# [WHAT TO WORK ON]
The answer must reproduce every record exactly, with all pictures omitted.

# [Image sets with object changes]

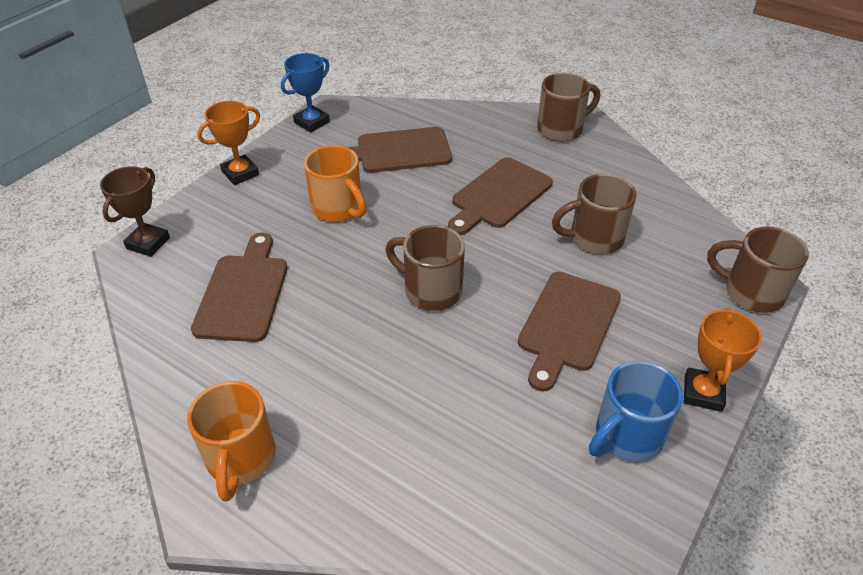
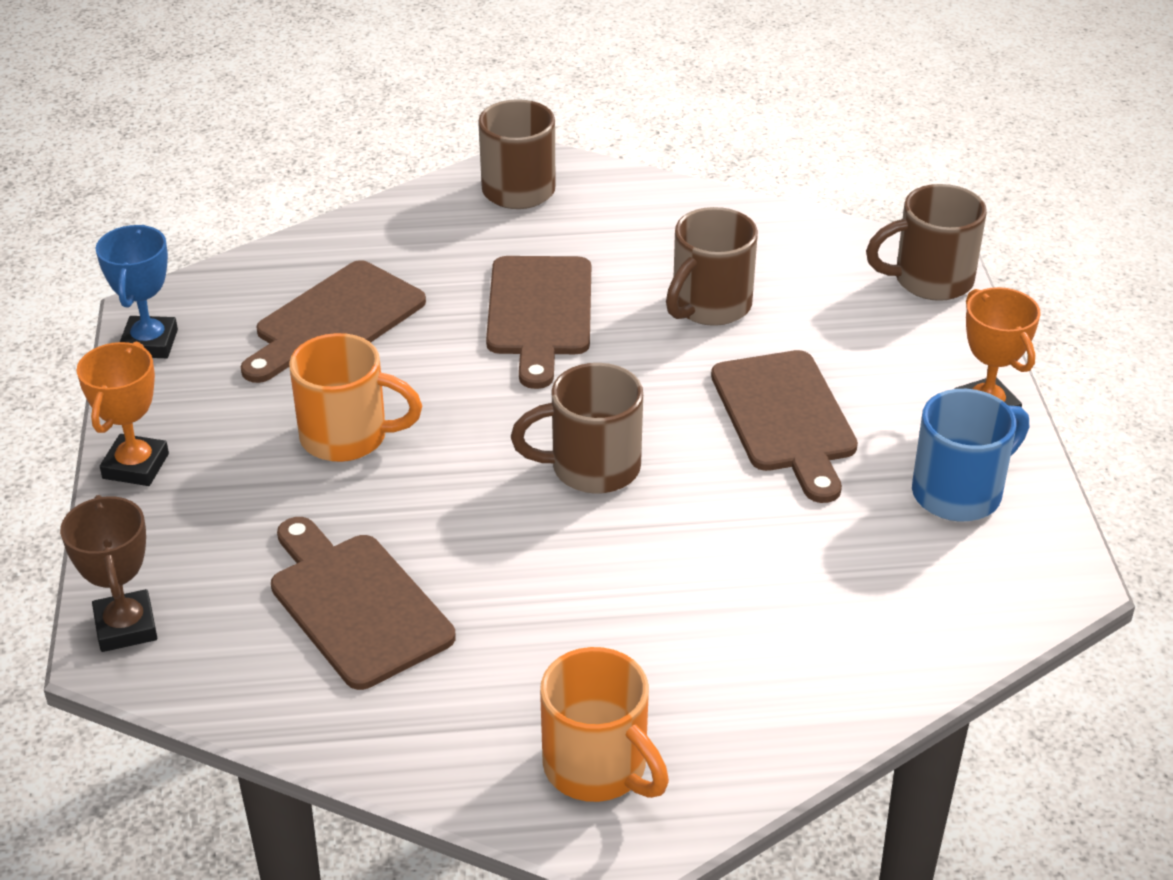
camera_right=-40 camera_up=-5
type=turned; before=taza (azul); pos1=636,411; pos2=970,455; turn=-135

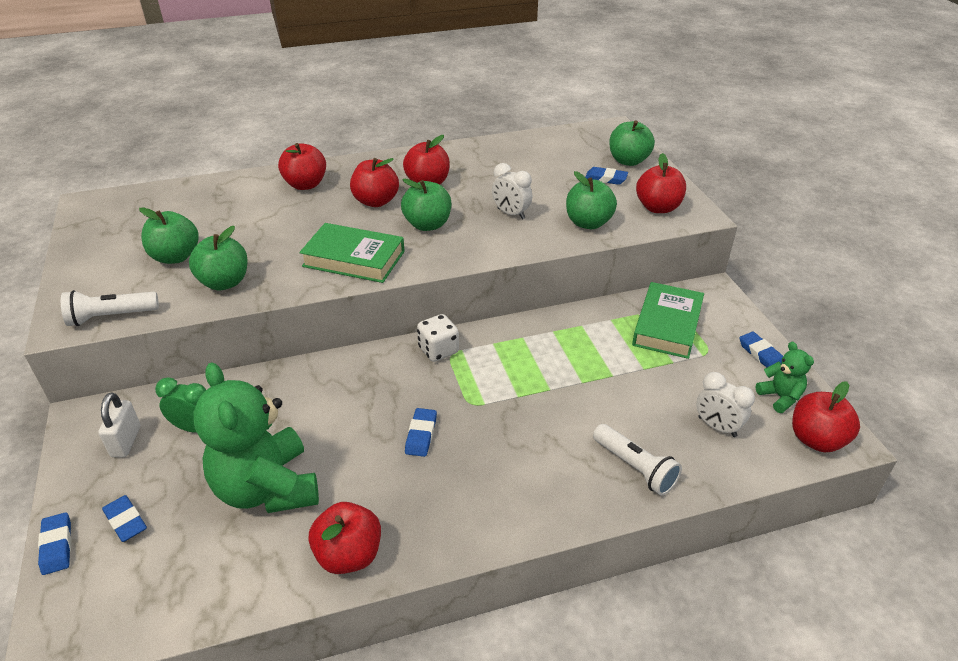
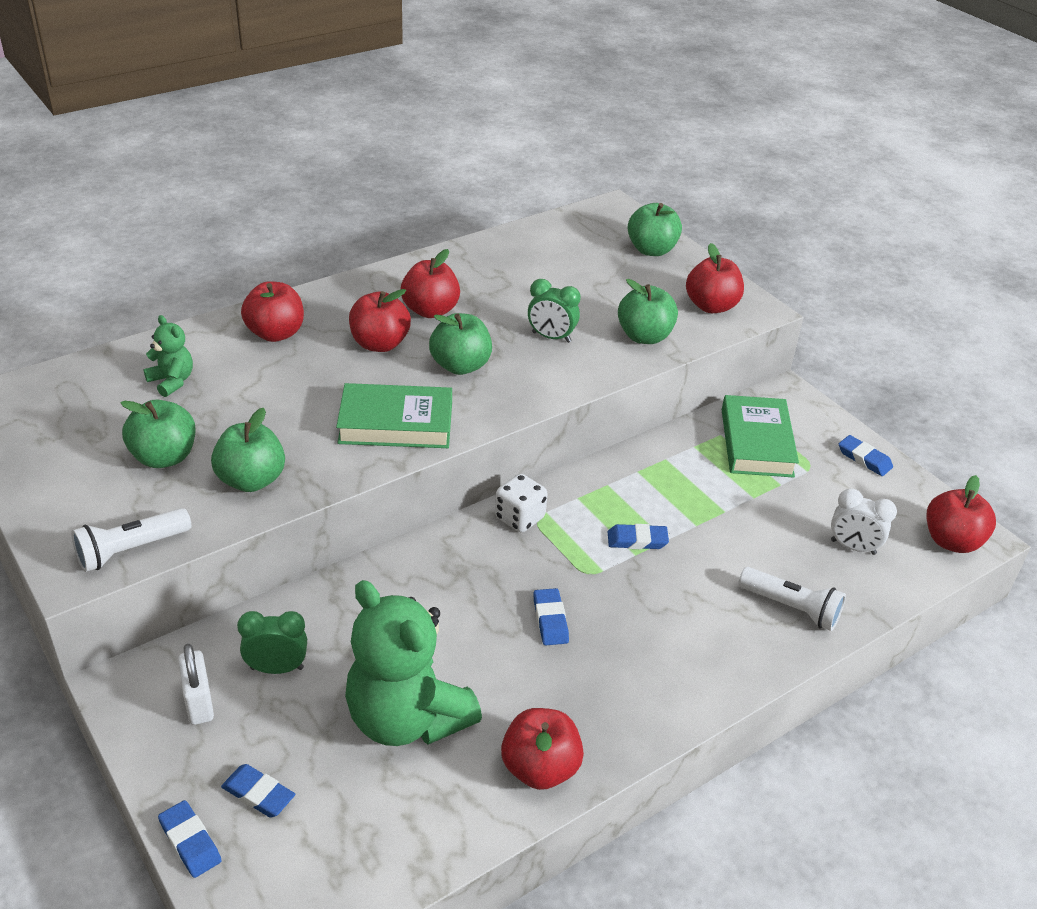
camera_right=-20 camera_up=0
type=recoloured; before=despertador (blanco); after=despertador (verde); pos1=512,191; pos2=554,311
type=moved; before=goma de borrar (azul); pos1=606,176; pos2=638,536
type=moved; before=osito (verde); pos1=785,377; pos2=168,356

# [EXERCISE RESULT]
camera_right=-40 camera_up=-5
type=turned; before=taza (azul); pos1=636,411; pos2=970,455; turn=-135

camera_right=-20 camera_up=0
type=recoloured; before=despertador (blanco); after=despertador (verde); pos1=512,191; pos2=554,311
type=moved; before=goma de borrar (azul); pos1=606,176; pos2=638,536
type=moved; before=osito (verde); pos1=785,377; pos2=168,356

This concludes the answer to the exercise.